**Work task:** Reproduce every one of the following rows verbatim and in their original order, without altering any character.

**Source information:**
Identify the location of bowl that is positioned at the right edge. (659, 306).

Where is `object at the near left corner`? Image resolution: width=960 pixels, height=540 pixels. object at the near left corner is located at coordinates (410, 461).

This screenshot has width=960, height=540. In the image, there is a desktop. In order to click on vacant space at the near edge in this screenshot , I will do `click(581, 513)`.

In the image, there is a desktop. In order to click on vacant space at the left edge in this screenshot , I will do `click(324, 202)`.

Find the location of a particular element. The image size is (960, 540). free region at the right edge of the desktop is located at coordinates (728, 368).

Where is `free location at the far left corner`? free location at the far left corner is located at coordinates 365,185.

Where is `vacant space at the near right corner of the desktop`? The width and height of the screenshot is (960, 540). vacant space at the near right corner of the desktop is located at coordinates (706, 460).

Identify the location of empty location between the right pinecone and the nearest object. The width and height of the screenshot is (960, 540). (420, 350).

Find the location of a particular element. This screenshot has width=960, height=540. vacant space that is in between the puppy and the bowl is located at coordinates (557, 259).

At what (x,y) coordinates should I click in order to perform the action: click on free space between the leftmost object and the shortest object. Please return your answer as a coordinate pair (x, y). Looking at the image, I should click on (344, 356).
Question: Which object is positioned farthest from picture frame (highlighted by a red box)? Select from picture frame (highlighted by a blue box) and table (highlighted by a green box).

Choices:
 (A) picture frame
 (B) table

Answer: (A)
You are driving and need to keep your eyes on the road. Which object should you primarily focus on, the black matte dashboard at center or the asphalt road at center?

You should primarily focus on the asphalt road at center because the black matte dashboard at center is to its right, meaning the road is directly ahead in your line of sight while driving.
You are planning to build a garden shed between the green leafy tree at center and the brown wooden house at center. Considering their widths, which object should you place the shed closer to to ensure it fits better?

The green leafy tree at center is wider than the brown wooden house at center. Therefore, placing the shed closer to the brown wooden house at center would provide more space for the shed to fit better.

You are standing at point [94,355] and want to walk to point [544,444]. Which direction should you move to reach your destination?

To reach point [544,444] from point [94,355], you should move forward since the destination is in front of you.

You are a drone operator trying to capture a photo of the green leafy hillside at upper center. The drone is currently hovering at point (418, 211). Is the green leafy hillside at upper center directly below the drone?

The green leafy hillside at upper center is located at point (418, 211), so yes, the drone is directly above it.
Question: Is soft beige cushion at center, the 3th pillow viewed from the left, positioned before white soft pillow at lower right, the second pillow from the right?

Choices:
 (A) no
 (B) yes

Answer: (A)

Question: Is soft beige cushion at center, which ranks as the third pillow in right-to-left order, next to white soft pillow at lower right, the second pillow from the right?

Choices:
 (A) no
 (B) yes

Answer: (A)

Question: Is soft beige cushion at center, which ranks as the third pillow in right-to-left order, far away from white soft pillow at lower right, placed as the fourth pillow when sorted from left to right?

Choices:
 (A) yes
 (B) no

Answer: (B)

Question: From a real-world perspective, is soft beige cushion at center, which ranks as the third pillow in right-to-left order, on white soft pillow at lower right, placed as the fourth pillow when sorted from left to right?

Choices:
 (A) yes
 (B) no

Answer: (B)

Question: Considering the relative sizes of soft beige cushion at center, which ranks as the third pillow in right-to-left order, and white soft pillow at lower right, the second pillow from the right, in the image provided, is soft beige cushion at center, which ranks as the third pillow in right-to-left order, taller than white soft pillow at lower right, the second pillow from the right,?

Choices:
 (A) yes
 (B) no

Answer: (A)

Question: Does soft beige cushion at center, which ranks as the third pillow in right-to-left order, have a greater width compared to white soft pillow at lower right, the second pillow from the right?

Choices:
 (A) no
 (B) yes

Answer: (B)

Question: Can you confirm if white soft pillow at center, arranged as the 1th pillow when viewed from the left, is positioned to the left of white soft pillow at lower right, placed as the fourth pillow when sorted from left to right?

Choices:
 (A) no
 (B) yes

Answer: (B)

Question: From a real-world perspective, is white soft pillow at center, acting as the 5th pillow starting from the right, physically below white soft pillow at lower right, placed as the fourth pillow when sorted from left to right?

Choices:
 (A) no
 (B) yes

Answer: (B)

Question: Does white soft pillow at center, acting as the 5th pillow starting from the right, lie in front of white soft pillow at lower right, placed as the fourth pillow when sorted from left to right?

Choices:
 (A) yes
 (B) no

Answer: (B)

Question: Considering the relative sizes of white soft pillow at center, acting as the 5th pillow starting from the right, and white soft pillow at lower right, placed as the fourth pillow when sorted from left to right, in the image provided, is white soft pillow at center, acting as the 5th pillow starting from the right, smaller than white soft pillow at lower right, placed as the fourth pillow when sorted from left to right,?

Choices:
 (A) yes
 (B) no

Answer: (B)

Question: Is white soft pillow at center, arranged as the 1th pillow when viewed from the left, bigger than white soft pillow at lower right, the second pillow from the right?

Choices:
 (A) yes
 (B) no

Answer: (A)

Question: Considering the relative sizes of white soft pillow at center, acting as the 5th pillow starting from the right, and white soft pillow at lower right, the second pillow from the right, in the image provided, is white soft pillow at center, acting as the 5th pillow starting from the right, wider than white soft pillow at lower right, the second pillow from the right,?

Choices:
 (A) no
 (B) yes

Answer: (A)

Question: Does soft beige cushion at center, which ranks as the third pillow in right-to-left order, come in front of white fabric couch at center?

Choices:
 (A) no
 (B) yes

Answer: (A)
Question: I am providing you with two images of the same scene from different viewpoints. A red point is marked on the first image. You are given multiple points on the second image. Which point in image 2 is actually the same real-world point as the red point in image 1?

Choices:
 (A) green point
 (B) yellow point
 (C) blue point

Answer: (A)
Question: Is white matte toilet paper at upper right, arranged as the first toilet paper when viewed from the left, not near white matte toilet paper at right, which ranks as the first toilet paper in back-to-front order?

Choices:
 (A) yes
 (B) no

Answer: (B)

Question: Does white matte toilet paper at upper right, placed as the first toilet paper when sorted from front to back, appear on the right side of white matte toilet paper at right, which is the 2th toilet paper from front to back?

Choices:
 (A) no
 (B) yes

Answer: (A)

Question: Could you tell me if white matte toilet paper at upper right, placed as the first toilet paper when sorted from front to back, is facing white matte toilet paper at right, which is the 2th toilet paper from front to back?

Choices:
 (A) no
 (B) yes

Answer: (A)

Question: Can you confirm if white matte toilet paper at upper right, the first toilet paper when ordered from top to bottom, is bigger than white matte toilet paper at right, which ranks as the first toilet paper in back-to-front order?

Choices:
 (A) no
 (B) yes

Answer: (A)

**Written reply:**
Identify the location of bowl that is positioned at the right edge. (659, 306).

Where is `object at the near left corner`? Image resolution: width=960 pixels, height=540 pixels. object at the near left corner is located at coordinates (410, 461).

This screenshot has width=960, height=540. In the image, there is a desktop. In order to click on vacant space at the near edge in this screenshot , I will do `click(581, 513)`.

In the image, there is a desktop. In order to click on vacant space at the left edge in this screenshot , I will do `click(324, 202)`.

Find the location of a particular element. The image size is (960, 540). free region at the right edge of the desktop is located at coordinates (728, 368).

Where is `free location at the far left corner`? free location at the far left corner is located at coordinates 365,185.

Where is `vacant space at the near right corner of the desktop`? The width and height of the screenshot is (960, 540). vacant space at the near right corner of the desktop is located at coordinates (706, 460).

Identify the location of empty location between the right pinecone and the nearest object. The width and height of the screenshot is (960, 540). (420, 350).

Find the location of a particular element. This screenshot has width=960, height=540. vacant space that is in between the puppy and the bowl is located at coordinates (557, 259).

At what (x,y) coordinates should I click in order to perform the action: click on free space between the leftmost object and the shortest object. Please return your answer as a coordinate pair (x, y). Looking at the image, I should click on (344, 356).
Question: Which object is positioned farthest from picture frame (highlighted by a red box)? Select from picture frame (highlighted by a blue box) and table (highlighted by a green box).

Choices:
 (A) picture frame
 (B) table

Answer: (A)
You are driving and need to keep your eyes on the road. Which object should you primarily focus on, the black matte dashboard at center or the asphalt road at center?

You should primarily focus on the asphalt road at center because the black matte dashboard at center is to its right, meaning the road is directly ahead in your line of sight while driving.
You are planning to build a garden shed between the green leafy tree at center and the brown wooden house at center. Considering their widths, which object should you place the shed closer to to ensure it fits better?

The green leafy tree at center is wider than the brown wooden house at center. Therefore, placing the shed closer to the brown wooden house at center would provide more space for the shed to fit better.

You are standing at point [94,355] and want to walk to point [544,444]. Which direction should you move to reach your destination?

To reach point [544,444] from point [94,355], you should move forward since the destination is in front of you.

You are a drone operator trying to capture a photo of the green leafy hillside at upper center. The drone is currently hovering at point (418, 211). Is the green leafy hillside at upper center directly below the drone?

The green leafy hillside at upper center is located at point (418, 211), so yes, the drone is directly above it.
Question: Is soft beige cushion at center, the 3th pillow viewed from the left, positioned before white soft pillow at lower right, the second pillow from the right?

Choices:
 (A) no
 (B) yes

Answer: (A)

Question: Is soft beige cushion at center, which ranks as the third pillow in right-to-left order, next to white soft pillow at lower right, the second pillow from the right?

Choices:
 (A) no
 (B) yes

Answer: (A)

Question: Is soft beige cushion at center, which ranks as the third pillow in right-to-left order, far away from white soft pillow at lower right, placed as the fourth pillow when sorted from left to right?

Choices:
 (A) yes
 (B) no

Answer: (B)

Question: From a real-world perspective, is soft beige cushion at center, which ranks as the third pillow in right-to-left order, on white soft pillow at lower right, placed as the fourth pillow when sorted from left to right?

Choices:
 (A) yes
 (B) no

Answer: (B)

Question: Considering the relative sizes of soft beige cushion at center, which ranks as the third pillow in right-to-left order, and white soft pillow at lower right, the second pillow from the right, in the image provided, is soft beige cushion at center, which ranks as the third pillow in right-to-left order, taller than white soft pillow at lower right, the second pillow from the right,?

Choices:
 (A) yes
 (B) no

Answer: (A)

Question: Does soft beige cushion at center, which ranks as the third pillow in right-to-left order, have a greater width compared to white soft pillow at lower right, the second pillow from the right?

Choices:
 (A) no
 (B) yes

Answer: (B)

Question: Can you confirm if white soft pillow at center, arranged as the 1th pillow when viewed from the left, is positioned to the left of white soft pillow at lower right, placed as the fourth pillow when sorted from left to right?

Choices:
 (A) no
 (B) yes

Answer: (B)

Question: From a real-world perspective, is white soft pillow at center, acting as the 5th pillow starting from the right, physically below white soft pillow at lower right, placed as the fourth pillow when sorted from left to right?

Choices:
 (A) no
 (B) yes

Answer: (B)

Question: Does white soft pillow at center, acting as the 5th pillow starting from the right, lie in front of white soft pillow at lower right, placed as the fourth pillow when sorted from left to right?

Choices:
 (A) yes
 (B) no

Answer: (B)

Question: Considering the relative sizes of white soft pillow at center, acting as the 5th pillow starting from the right, and white soft pillow at lower right, placed as the fourth pillow when sorted from left to right, in the image provided, is white soft pillow at center, acting as the 5th pillow starting from the right, smaller than white soft pillow at lower right, placed as the fourth pillow when sorted from left to right,?

Choices:
 (A) yes
 (B) no

Answer: (B)

Question: Is white soft pillow at center, arranged as the 1th pillow when viewed from the left, bigger than white soft pillow at lower right, the second pillow from the right?

Choices:
 (A) yes
 (B) no

Answer: (A)

Question: Considering the relative sizes of white soft pillow at center, acting as the 5th pillow starting from the right, and white soft pillow at lower right, the second pillow from the right, in the image provided, is white soft pillow at center, acting as the 5th pillow starting from the right, wider than white soft pillow at lower right, the second pillow from the right,?

Choices:
 (A) no
 (B) yes

Answer: (A)

Question: Does soft beige cushion at center, which ranks as the third pillow in right-to-left order, come in front of white fabric couch at center?

Choices:
 (A) no
 (B) yes

Answer: (A)
Question: I am providing you with two images of the same scene from different viewpoints. A red point is marked on the first image. You are given multiple points on the second image. Which point in image 2 is actually the same real-world point as the red point in image 1?

Choices:
 (A) green point
 (B) yellow point
 (C) blue point

Answer: (A)
Question: Is white matte toilet paper at upper right, arranged as the first toilet paper when viewed from the left, not near white matte toilet paper at right, which ranks as the first toilet paper in back-to-front order?

Choices:
 (A) yes
 (B) no

Answer: (B)

Question: Does white matte toilet paper at upper right, placed as the first toilet paper when sorted from front to back, appear on the right side of white matte toilet paper at right, which is the 2th toilet paper from front to back?

Choices:
 (A) no
 (B) yes

Answer: (A)

Question: Could you tell me if white matte toilet paper at upper right, placed as the first toilet paper when sorted from front to back, is facing white matte toilet paper at right, which is the 2th toilet paper from front to back?

Choices:
 (A) no
 (B) yes

Answer: (A)

Question: Can you confirm if white matte toilet paper at upper right, the first toilet paper when ordered from top to bottom, is bigger than white matte toilet paper at right, which ranks as the first toilet paper in back-to-front order?

Choices:
 (A) no
 (B) yes

Answer: (A)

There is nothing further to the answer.